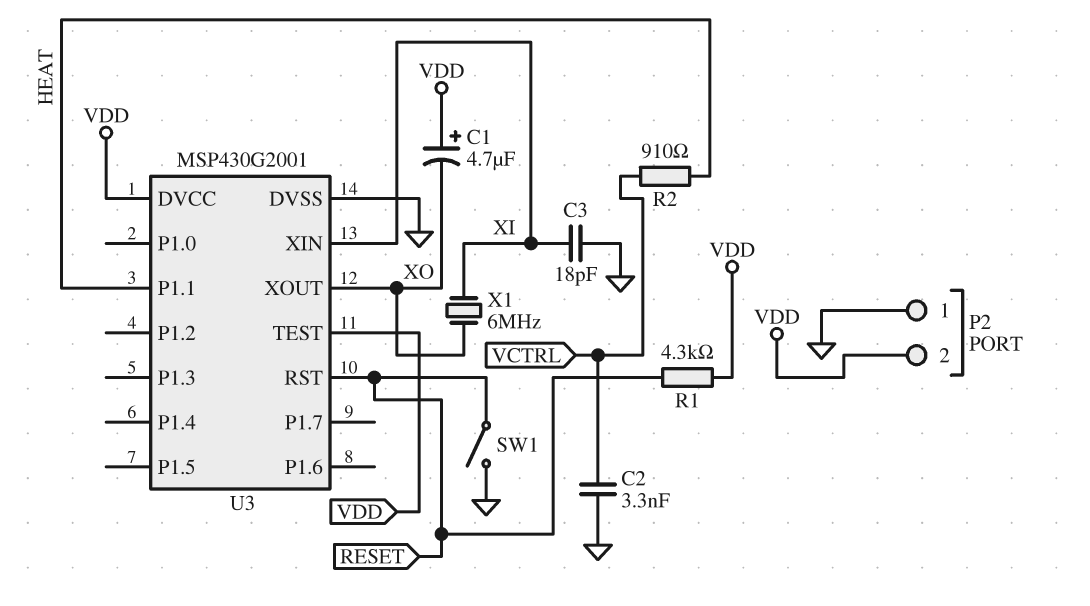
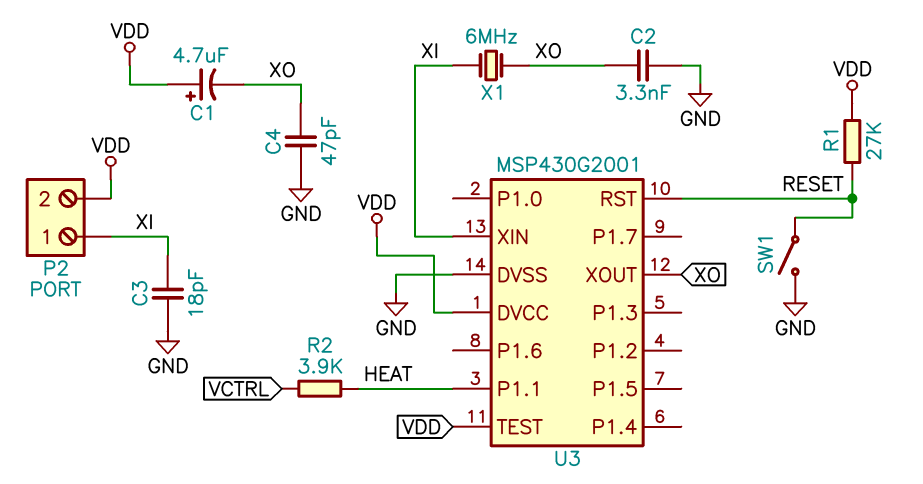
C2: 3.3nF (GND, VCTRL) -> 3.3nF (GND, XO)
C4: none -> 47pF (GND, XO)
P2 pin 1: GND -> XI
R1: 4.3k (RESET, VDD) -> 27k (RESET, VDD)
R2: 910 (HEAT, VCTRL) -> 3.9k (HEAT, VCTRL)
* * *
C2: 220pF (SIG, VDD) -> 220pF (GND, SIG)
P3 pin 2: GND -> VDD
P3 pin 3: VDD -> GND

Instructions to follow: Lines with the word "VCTRL": copy each one from the data above.

Exercise answer:
C2: 3.3nF (GND, VCTRL) -> 3.3nF (GND, XO)
R2: 910 (HEAT, VCTRL) -> 3.9k (HEAT, VCTRL)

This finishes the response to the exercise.